TASK PROMPT: Transcribe each record precisely; images stay out.

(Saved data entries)
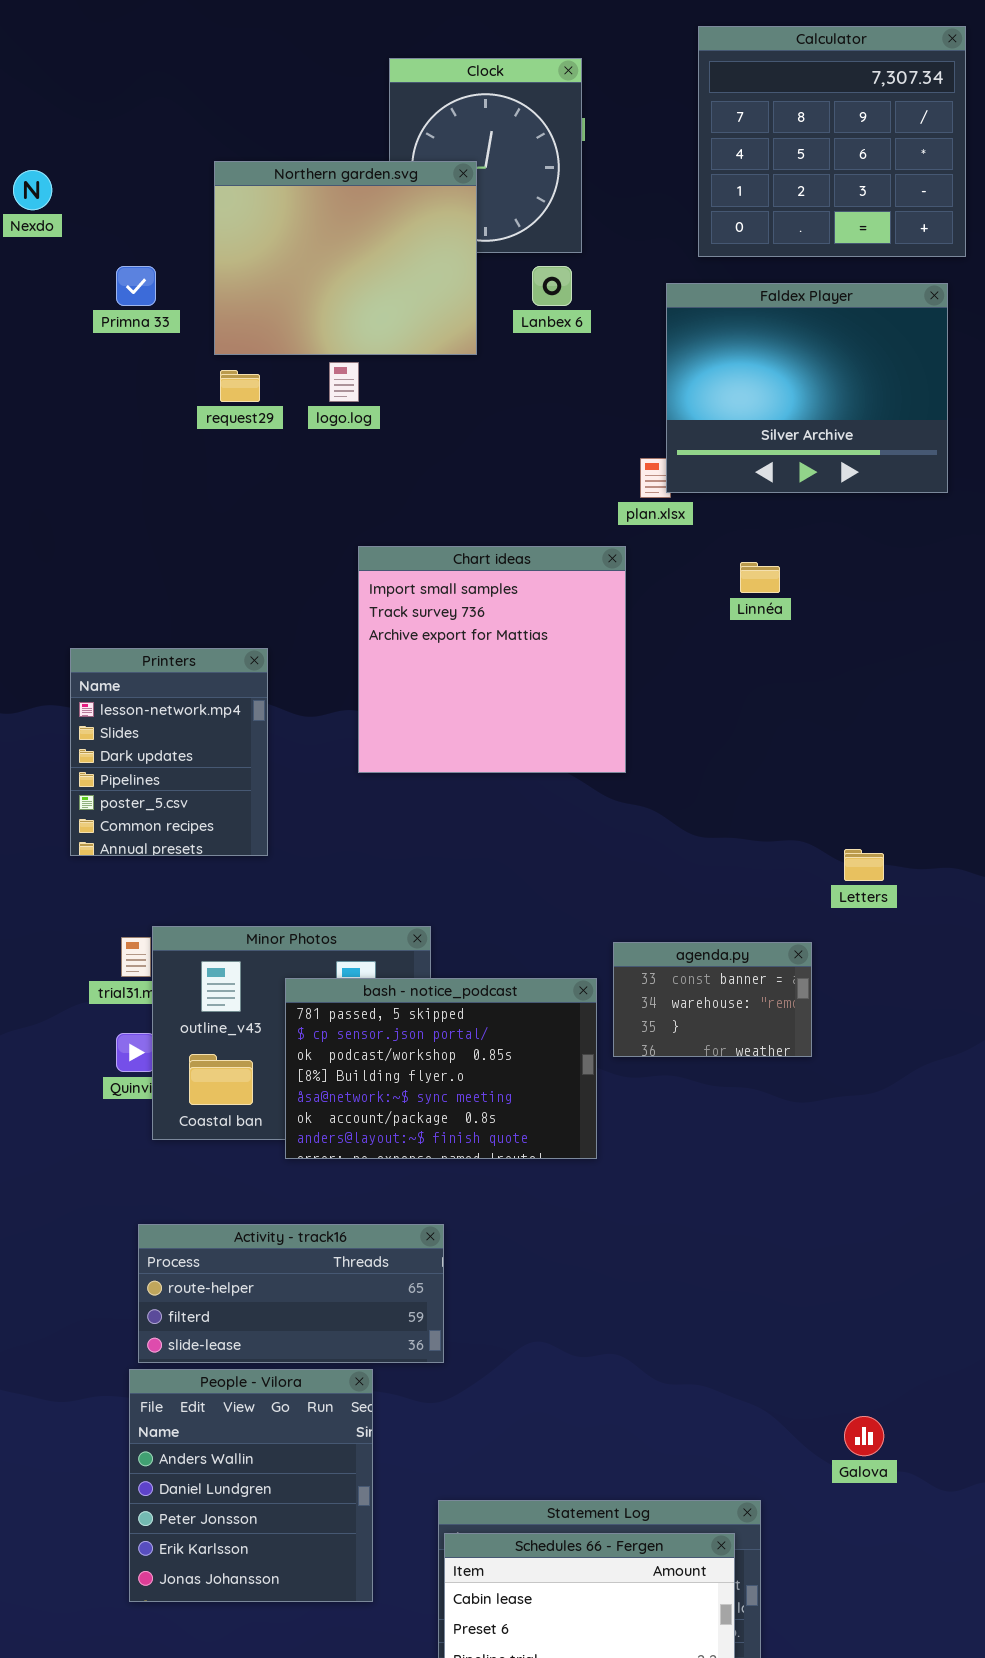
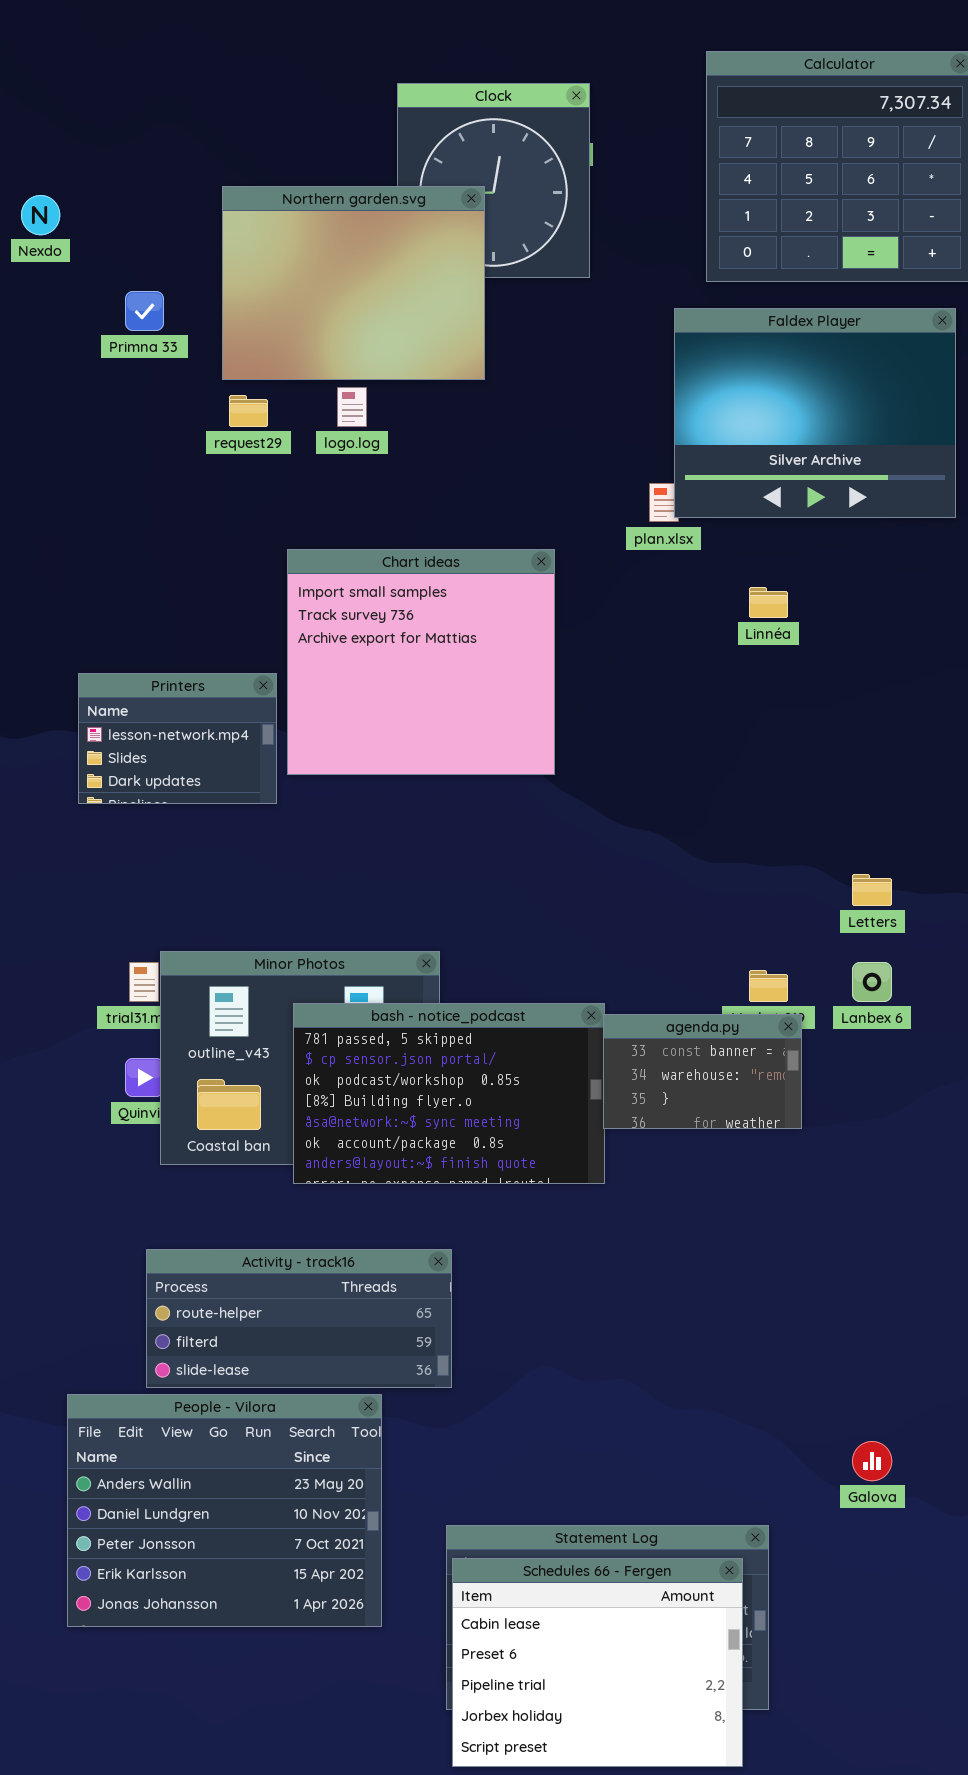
Lanbex 6: [532,266,572,306] -> [852,962,892,1002], moved
Chart ideas: [358,546,626,773] -> [287,549,555,775], moved
Printers: [70,648,268,856] -> [78,673,277,804], resized
agenda.py: [613,942,812,1057] -> [603,1014,802,1129], moved
People - Vilora: [129,1369,373,1602] -> [67,1394,382,1627], resized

RESULT OF THE TASK:
Lanbex 6: [532,266,572,306] -> [852,962,892,1002], moved
Chart ideas: [358,546,626,773] -> [287,549,555,775], moved
Printers: [70,648,268,856] -> [78,673,277,804], resized
agenda.py: [613,942,812,1057] -> [603,1014,802,1129], moved
People - Vilora: [129,1369,373,1602] -> [67,1394,382,1627], resized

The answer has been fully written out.